- Given data
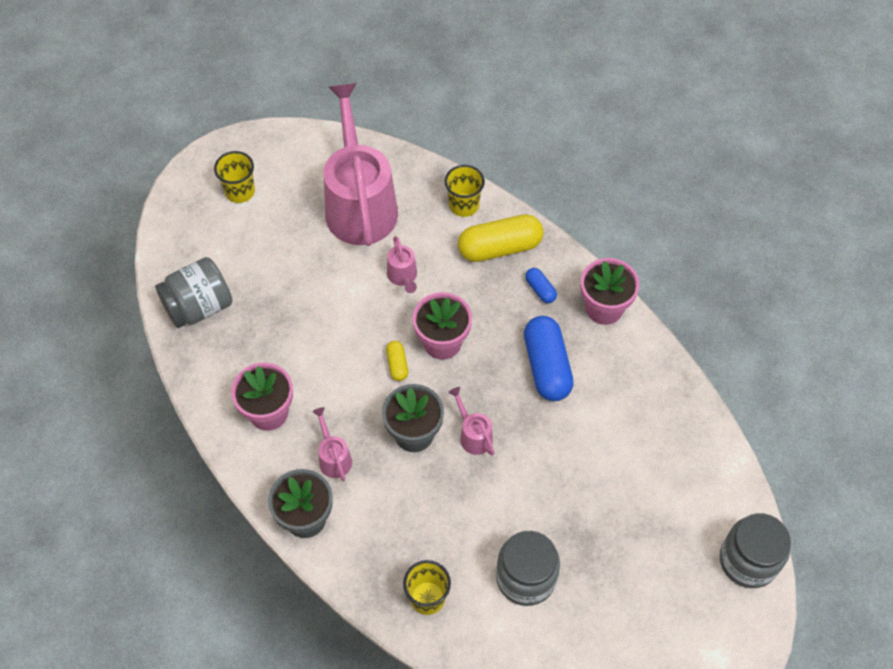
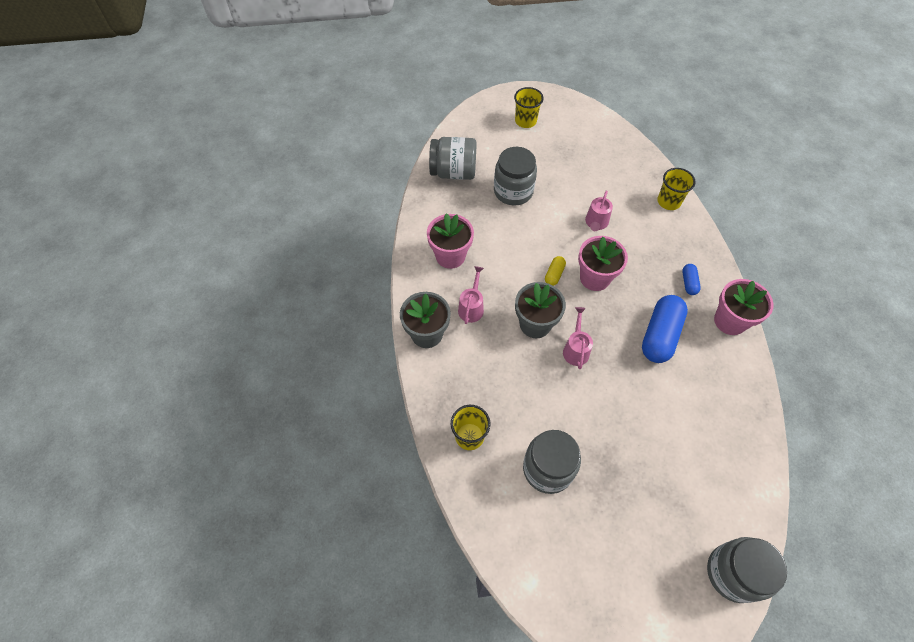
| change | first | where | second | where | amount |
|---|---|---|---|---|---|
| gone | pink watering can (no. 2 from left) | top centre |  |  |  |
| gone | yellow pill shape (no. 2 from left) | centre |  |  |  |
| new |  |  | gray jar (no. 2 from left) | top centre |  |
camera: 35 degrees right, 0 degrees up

- What is needed
Leave out the pictures, then return every line of the data exactly.

- Answer
| change | first | where | second | where | amount |
|---|---|---|---|---|---|
| gone | pink watering can (no. 2 from left) | top centre |  |  |  |
| gone | yellow pill shape (no. 2 from left) | centre |  |  |  |
| new |  |  | gray jar (no. 2 from left) | top centre |  |
camera: 35 degrees right, 0 degrees up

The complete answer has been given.